Start of Material for the task

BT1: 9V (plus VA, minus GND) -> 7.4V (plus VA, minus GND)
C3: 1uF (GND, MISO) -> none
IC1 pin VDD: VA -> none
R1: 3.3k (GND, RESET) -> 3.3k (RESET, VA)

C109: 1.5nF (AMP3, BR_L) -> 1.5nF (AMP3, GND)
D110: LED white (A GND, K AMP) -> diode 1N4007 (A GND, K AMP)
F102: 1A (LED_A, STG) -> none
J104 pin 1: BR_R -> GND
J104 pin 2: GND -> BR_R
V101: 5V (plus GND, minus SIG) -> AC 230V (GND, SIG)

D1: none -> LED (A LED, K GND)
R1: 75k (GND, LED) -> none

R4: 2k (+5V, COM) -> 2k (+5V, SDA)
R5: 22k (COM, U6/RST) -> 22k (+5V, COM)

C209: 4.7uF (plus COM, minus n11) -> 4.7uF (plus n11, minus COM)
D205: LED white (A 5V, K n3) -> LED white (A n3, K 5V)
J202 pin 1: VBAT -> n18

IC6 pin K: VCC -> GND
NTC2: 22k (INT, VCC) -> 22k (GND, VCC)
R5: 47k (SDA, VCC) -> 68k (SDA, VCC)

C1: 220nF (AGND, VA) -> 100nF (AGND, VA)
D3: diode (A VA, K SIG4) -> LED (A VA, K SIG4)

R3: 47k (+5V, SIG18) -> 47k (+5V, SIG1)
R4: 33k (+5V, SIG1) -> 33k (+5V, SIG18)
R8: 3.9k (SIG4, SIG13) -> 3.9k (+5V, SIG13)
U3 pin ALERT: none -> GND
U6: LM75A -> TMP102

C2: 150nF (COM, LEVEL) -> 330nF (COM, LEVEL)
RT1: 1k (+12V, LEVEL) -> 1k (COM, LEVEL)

End of Material for the task

• Your instructions: Line by line, retype all of the entries.

• Output of the exercise:
BT1: 9V (plus VA, minus GND) -> 7.4V (plus VA, minus GND)
C3: 1uF (GND, MISO) -> none
IC1 pin VDD: VA -> none
R1: 3.3k (GND, RESET) -> 3.3k (RESET, VA)

C109: 1.5nF (AMP3, BR_L) -> 1.5nF (AMP3, GND)
D110: LED white (A GND, K AMP) -> diode 1N4007 (A GND, K AMP)
F102: 1A (LED_A, STG) -> none
J104 pin 1: BR_R -> GND
J104 pin 2: GND -> BR_R
V101: 5V (plus GND, minus SIG) -> AC 230V (GND, SIG)

D1: none -> LED (A LED, K GND)
R1: 75k (GND, LED) -> none

R4: 2k (+5V, COM) -> 2k (+5V, SDA)
R5: 22k (COM, U6/RST) -> 22k (+5V, COM)

C209: 4.7uF (plus COM, minus n11) -> 4.7uF (plus n11, minus COM)
D205: LED white (A 5V, K n3) -> LED white (A n3, K 5V)
J202 pin 1: VBAT -> n18

IC6 pin K: VCC -> GND
NTC2: 22k (INT, VCC) -> 22k (GND, VCC)
R5: 47k (SDA, VCC) -> 68k (SDA, VCC)

C1: 220nF (AGND, VA) -> 100nF (AGND, VA)
D3: diode (A VA, K SIG4) -> LED (A VA, K SIG4)

R3: 47k (+5V, SIG18) -> 47k (+5V, SIG1)
R4: 33k (+5V, SIG1) -> 33k (+5V, SIG18)
R8: 3.9k (SIG4, SIG13) -> 3.9k (+5V, SIG13)
U3 pin ALERT: none -> GND
U6: LM75A -> TMP102

C2: 150nF (COM, LEVEL) -> 330nF (COM, LEVEL)
RT1: 1k (+12V, LEVEL) -> 1k (COM, LEVEL)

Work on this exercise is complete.